→ **EXCERPTED DATA**:

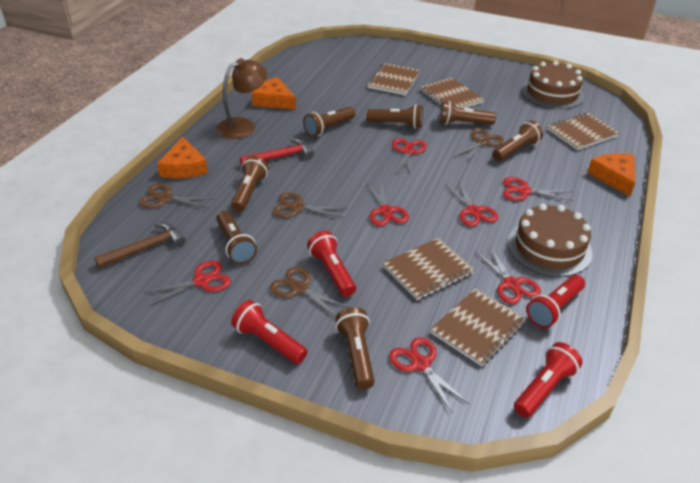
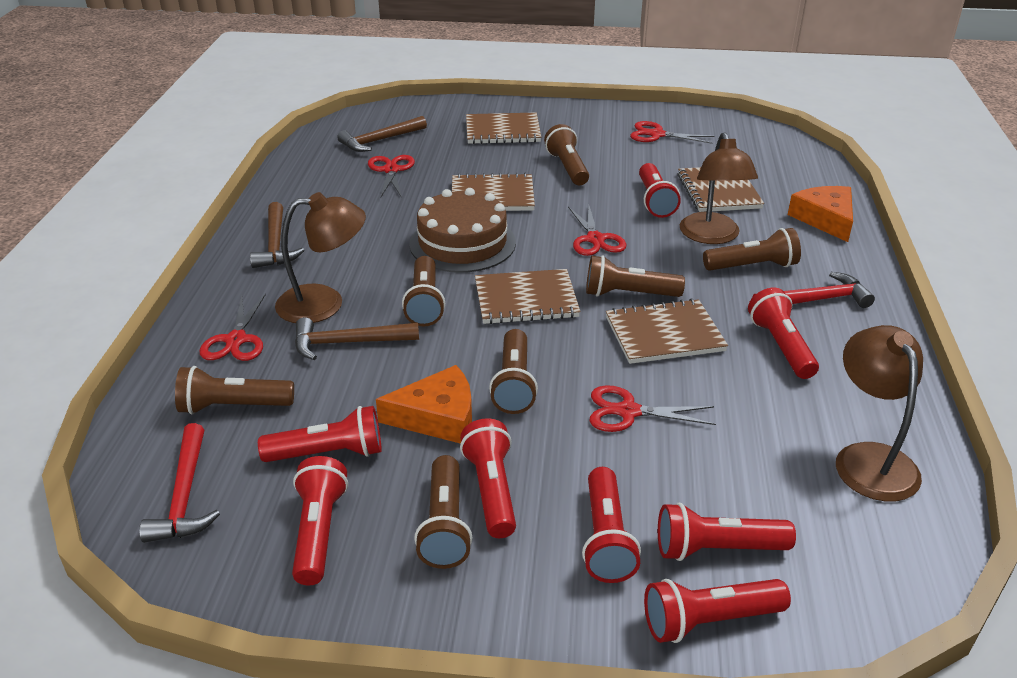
brown cake: [507,204,592,277] [521,61,584,109] = 2 -> [409,188,516,273] = 1
brown hammer: [94,223,185,269] = 1 -> [250,202,304,268] [295,317,419,360] [337,116,427,152] = 3
brown lamp: [216,58,267,139] = 1 -> [275,192,366,323] [680,132,758,244] [836,325,923,502] = 3
brown scissors: [139,184,212,208] [270,267,350,317] [273,193,348,218] [454,128,504,162] = 4 -> none = 0
orange cheese: [157,137,208,179] [251,77,296,110] [587,153,635,196] = 3 -> [376,365,472,444] [788,186,853,242] = 2
red flashlight: [231,300,308,364] [307,231,356,297] [514,342,582,418] [526,275,585,328] = 4 -> [258,406,381,462] [292,456,348,585] [460,418,516,538] [582,467,641,583] [639,163,681,218] [644,579,791,643] [658,503,796,561] [748,287,819,379] = 8
red hammer: [240,138,314,166] = 1 -> [139,423,220,543] [752,272,875,308] = 2
red scissors: [143,261,231,306] [366,181,409,226] [389,337,469,412] [392,138,427,177] [445,181,498,227] [475,247,541,304] [503,177,574,201] = 7 -> [200,293,266,361] [368,155,415,198] [568,206,626,256] [590,385,716,432] [630,121,715,144] = 5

→ **WHAT TO PRODUCE**:
Read the data above and count the lines that include "scissors". Answer only with the count.

→ **RESULT OF THE EXERCISE**:
2